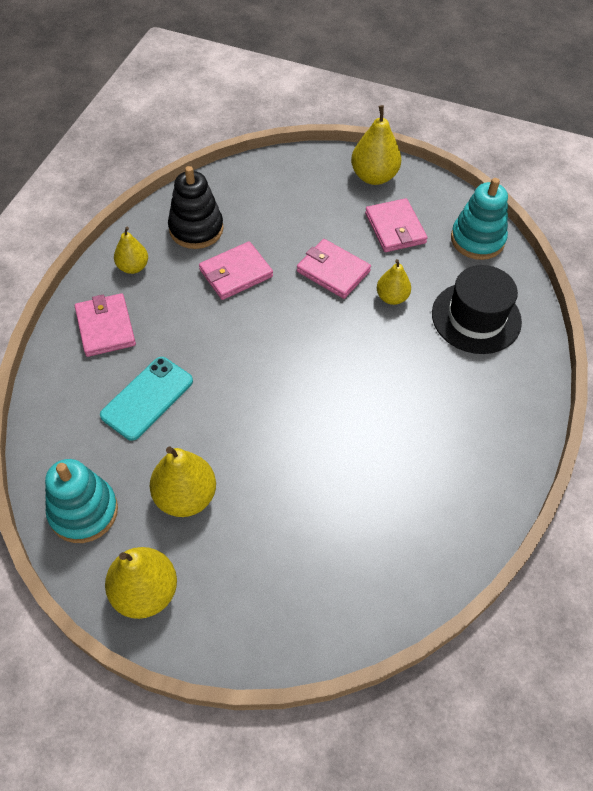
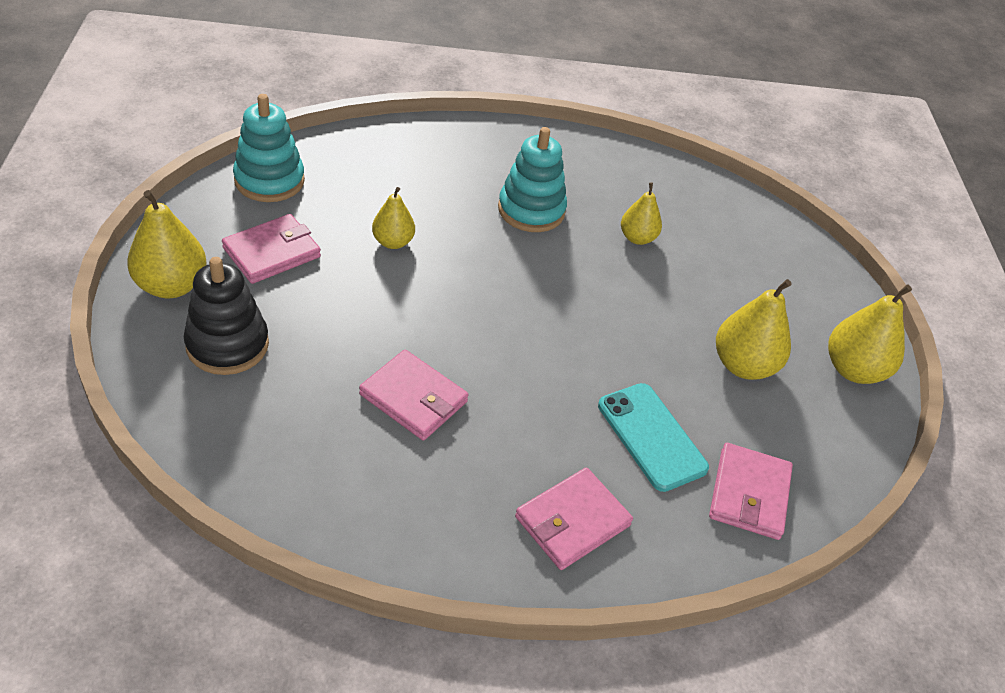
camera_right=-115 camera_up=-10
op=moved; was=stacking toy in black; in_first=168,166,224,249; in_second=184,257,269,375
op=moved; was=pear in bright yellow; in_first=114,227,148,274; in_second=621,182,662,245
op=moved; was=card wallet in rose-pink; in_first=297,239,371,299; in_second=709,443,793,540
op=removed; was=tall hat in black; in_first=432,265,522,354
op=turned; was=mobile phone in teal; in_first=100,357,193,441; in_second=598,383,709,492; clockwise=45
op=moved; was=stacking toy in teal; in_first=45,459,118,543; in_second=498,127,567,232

* TASK DETAILS *
Copy out, from the listing above, every line that contains the word "black".

* SOLUTION FOR THIS EXERCISE *
op=moved; was=stacking toy in black; in_first=168,166,224,249; in_second=184,257,269,375
op=removed; was=tall hat in black; in_first=432,265,522,354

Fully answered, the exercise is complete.